- _ABOUT THIS TASK_
Quote each line of the material verbatim, without the pictures.
*** MATERIAL FOR THIS TASK Section Begins ***
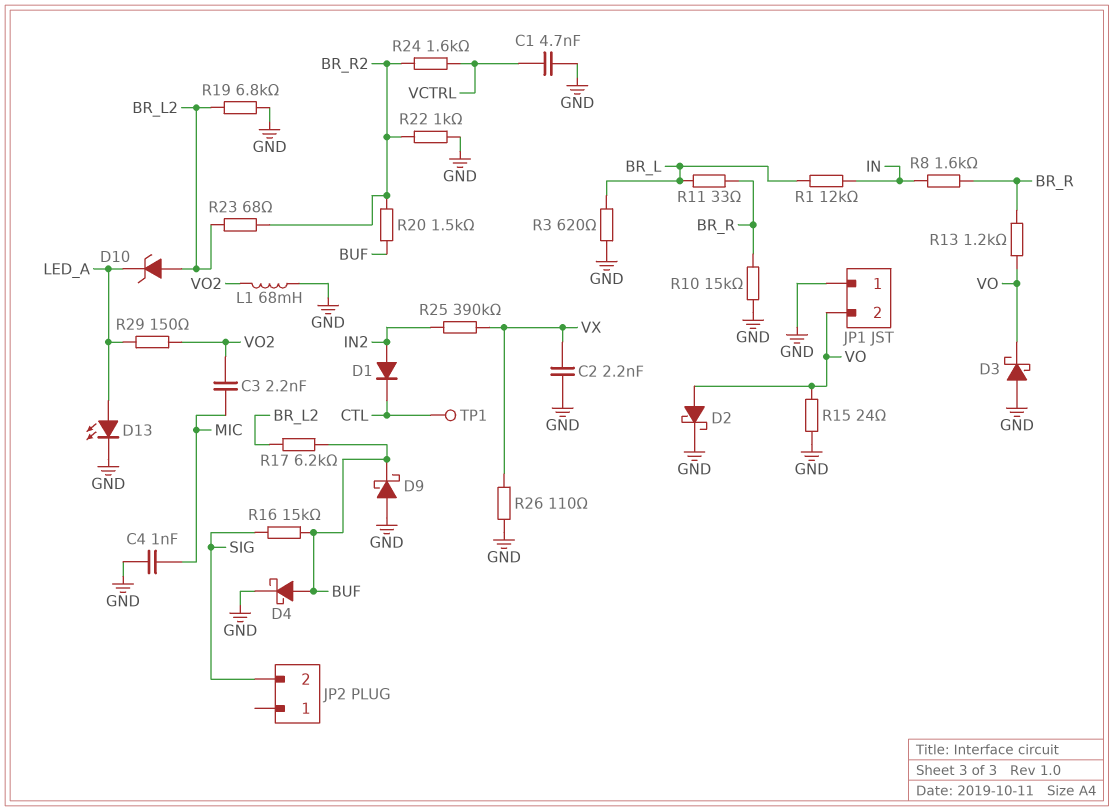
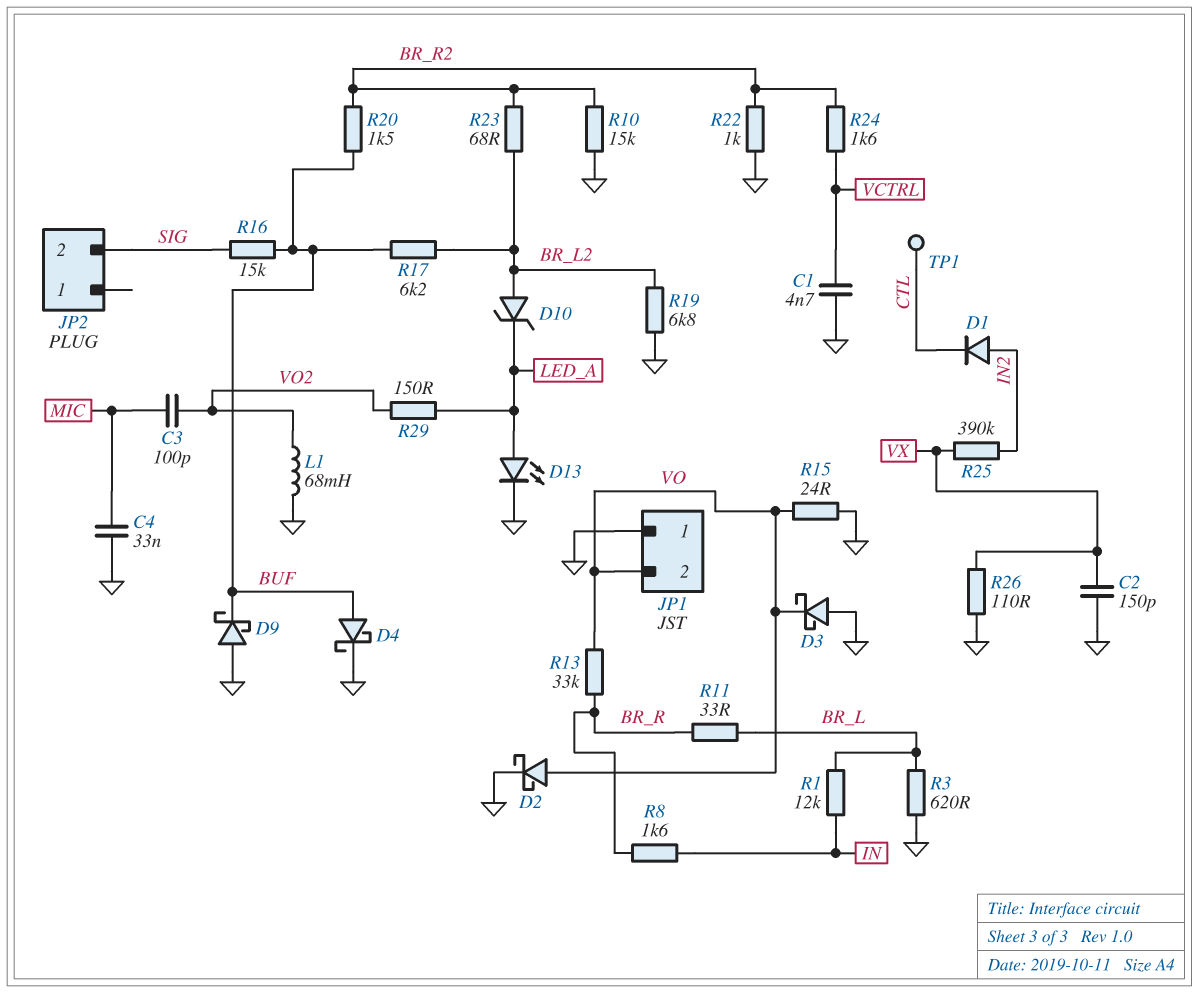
C2: 2.2nF (GND, VX) -> 150pF (GND, VX)
C3: 2.2nF (MIC, VO2) -> 100pF (MIC, VO2)
C4: 1nF (GND, MIC) -> 33nF (GND, MIC)
R10: 15k (BR_R, GND) -> 15k (BR_R2, GND)
R13: 1.2k (BR_R, VO) -> 33k (BR_R, VO)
*** MATERIAL FOR THIS TASK Section Ends ***
- _ANSWER TO THE PROBLEM_
C2: 2.2nF (GND, VX) -> 150pF (GND, VX)
C3: 2.2nF (MIC, VO2) -> 100pF (MIC, VO2)
C4: 1nF (GND, MIC) -> 33nF (GND, MIC)
R10: 15k (BR_R, GND) -> 15k (BR_R2, GND)
R13: 1.2k (BR_R, VO) -> 33k (BR_R, VO)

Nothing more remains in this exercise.